### Input data

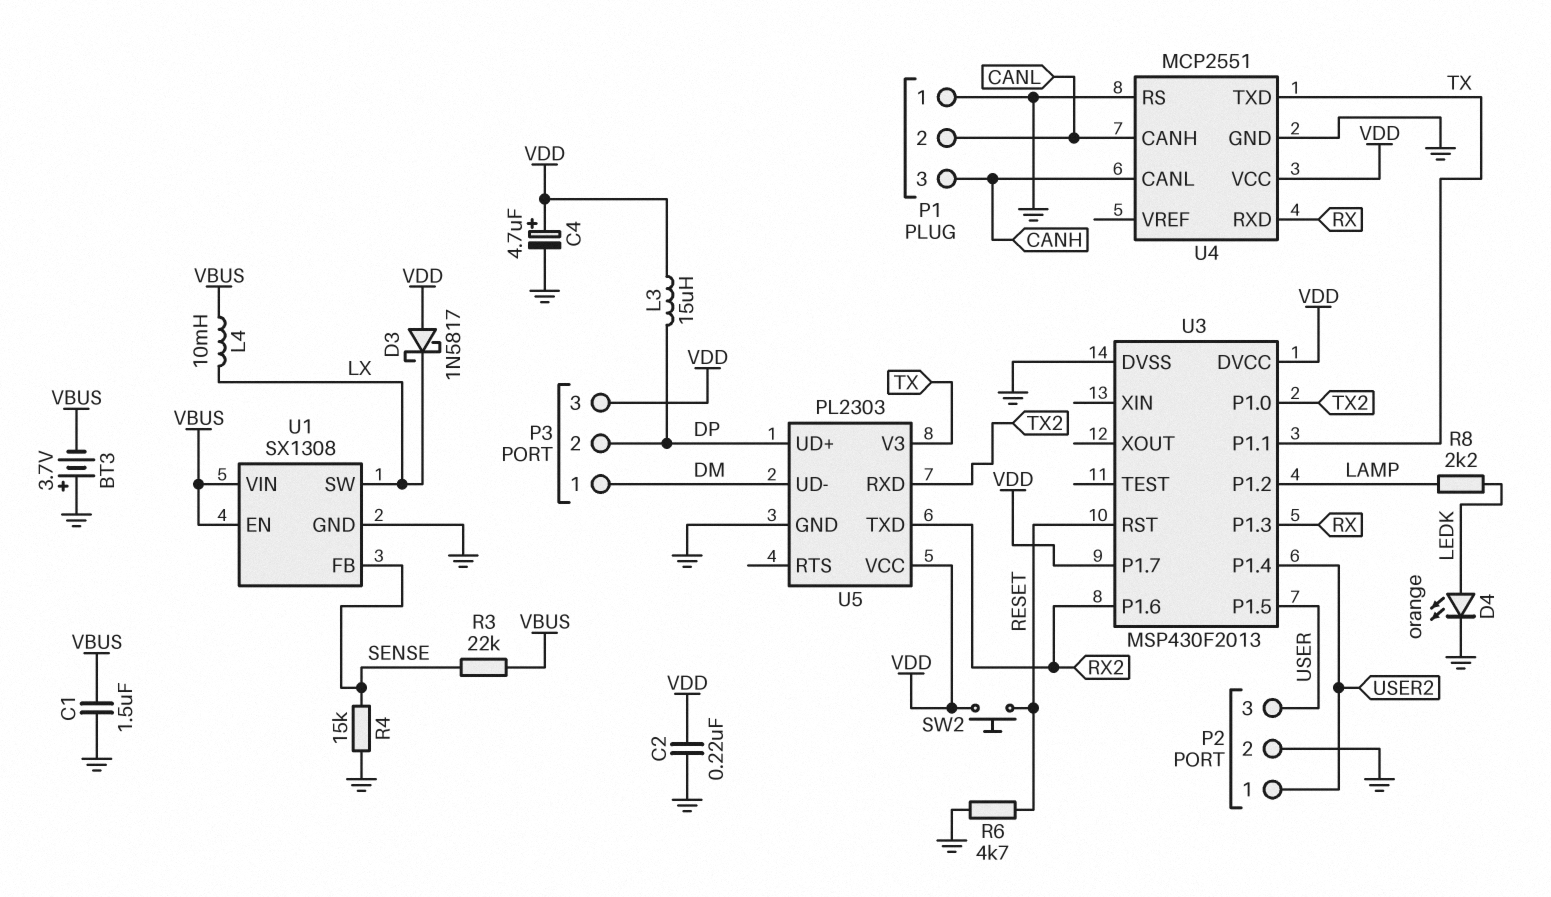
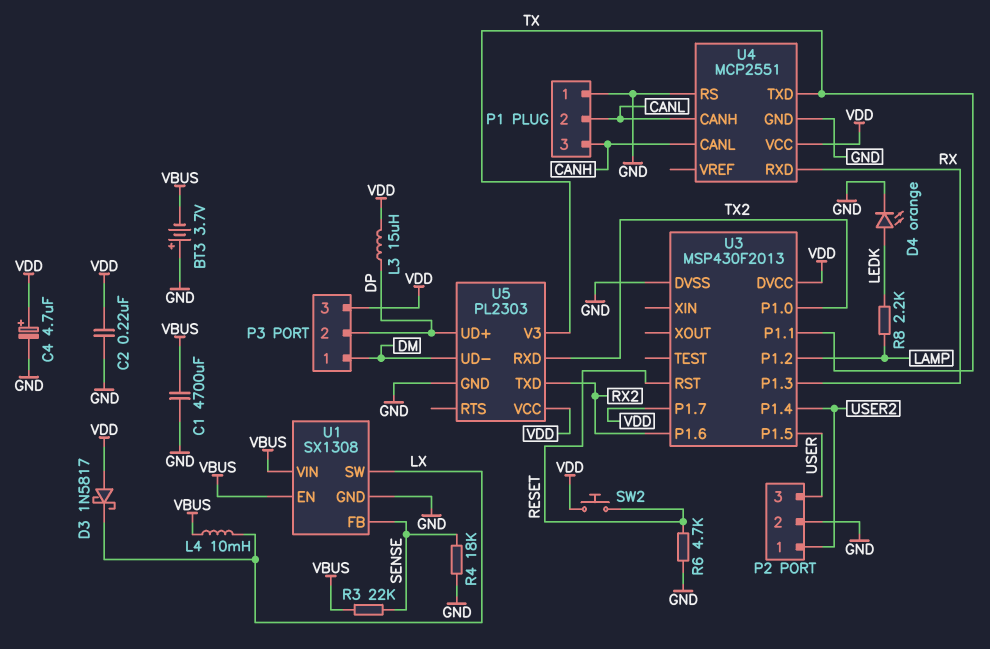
C1: 1.5uF (GND, VBUS) -> 4700uF (GND, VBUS)
R4: 15k (GND, SENSE) -> 18k (GND, SENSE)

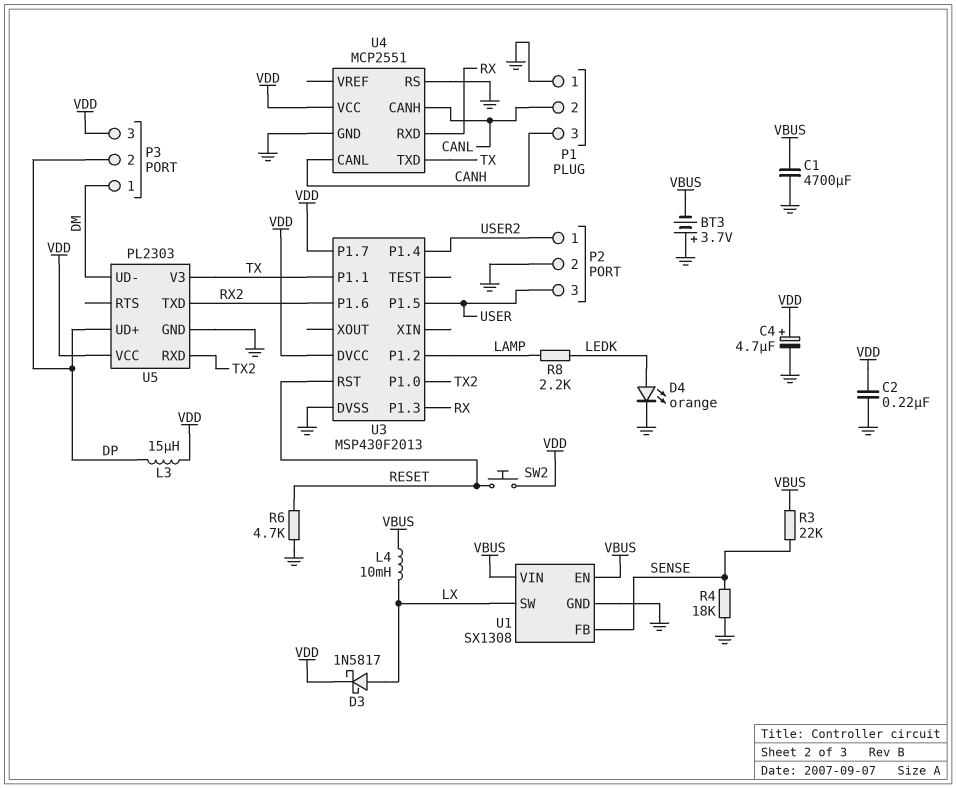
D3: schottky 1N5817 (A VDD, K LX) -> schottky 1N5817 (A LX, K VDD)

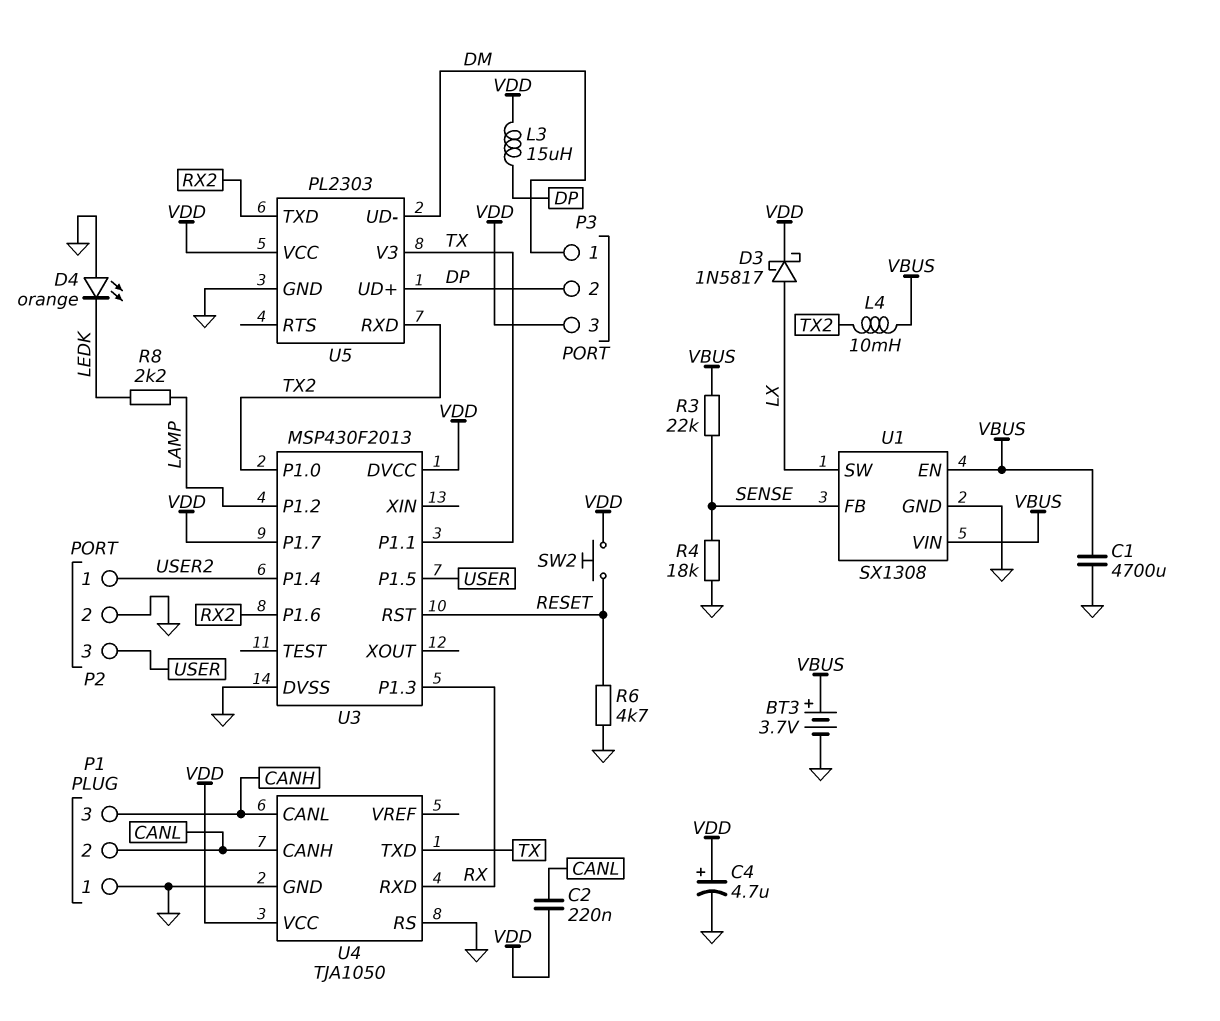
BT3: 3.7V (plus GND, minus VBUS) -> 3.7V (plus VBUS, minus GND)
C2: 220nF (GND, VDD) -> 220nF (CANL, VDD)
D4: LED orange (A LEDK, K GND) -> LED orange (A GND, K LEDK)
L4: 10mH (LX, VBUS) -> 10mH (TX2, VBUS)
U4: MCP2551 -> TJA1050

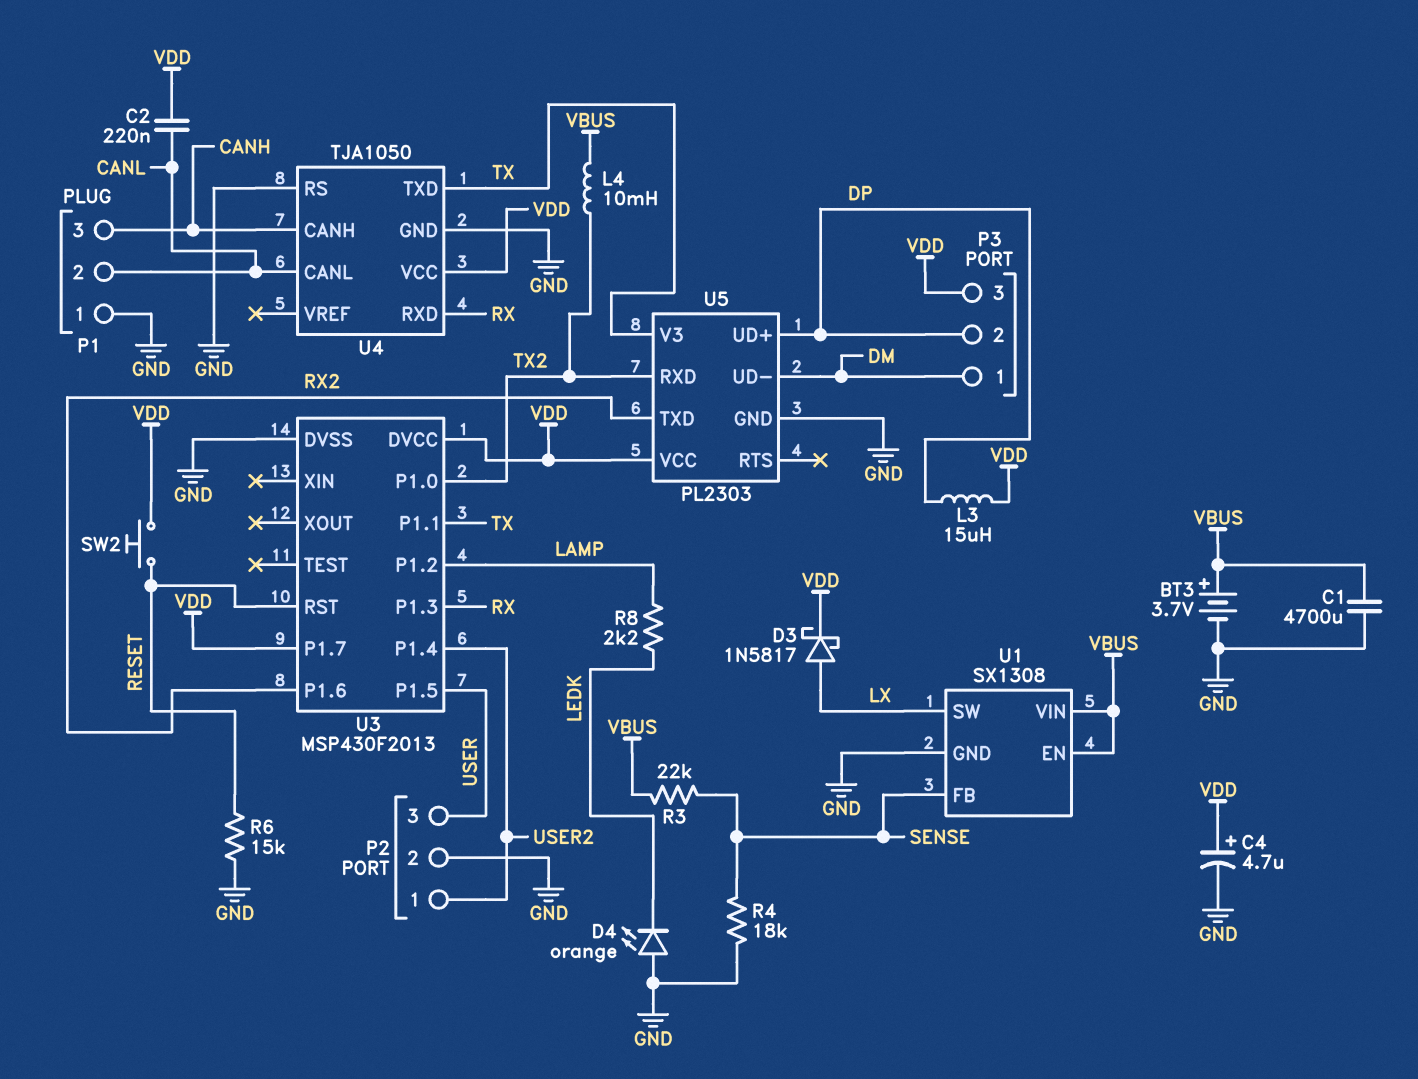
R6: 4.7k (GND, RESET) -> 15k (GND, RESET)
U4 pin CANH: CANL -> CANH
U4 pin CANL: CANH -> CANL

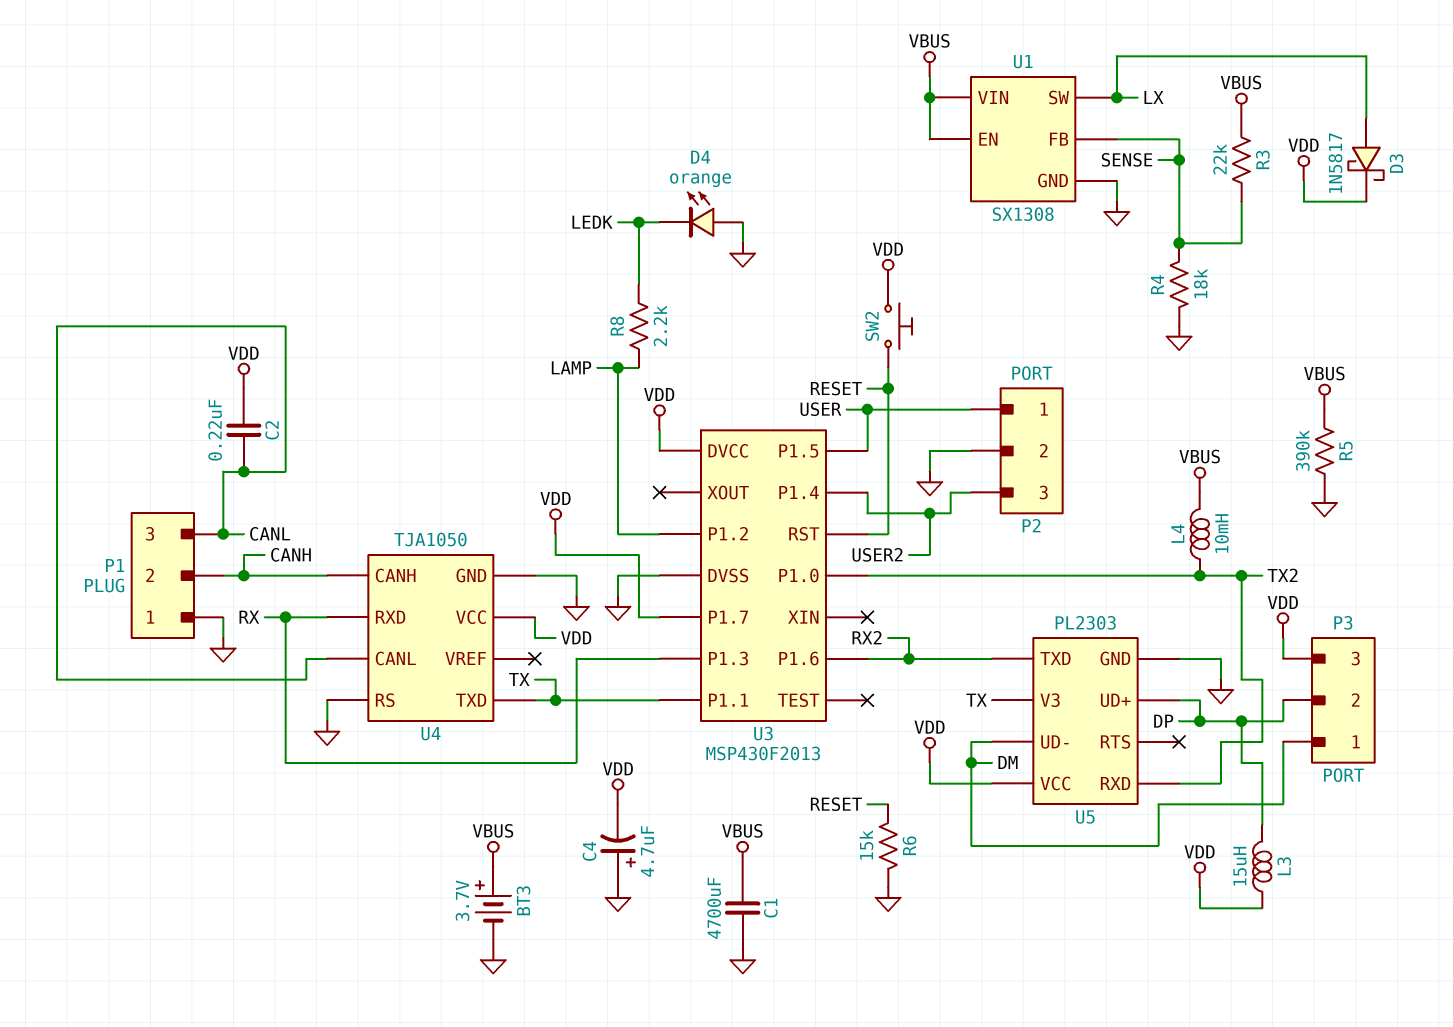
C4: 4.7uF (plus VDD, minus GND) -> 4.7uF (plus GND, minus VDD)
P1 pin 2: CANL -> CANH
P1 pin 3: CANH -> CANL
P2 pin 1: USER2 -> USER
P2 pin 3: USER -> USER2
R5: none -> 390k (GND, VBUS)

### Activity
Repeat only the lines running from the line that contains "P1 pin 2: CANL -> CANH" through the last line above, inclusive.

### The completed task
P1 pin 2: CANL -> CANH
P1 pin 3: CANH -> CANL
P2 pin 1: USER2 -> USER
P2 pin 3: USER -> USER2
R5: none -> 390k (GND, VBUS)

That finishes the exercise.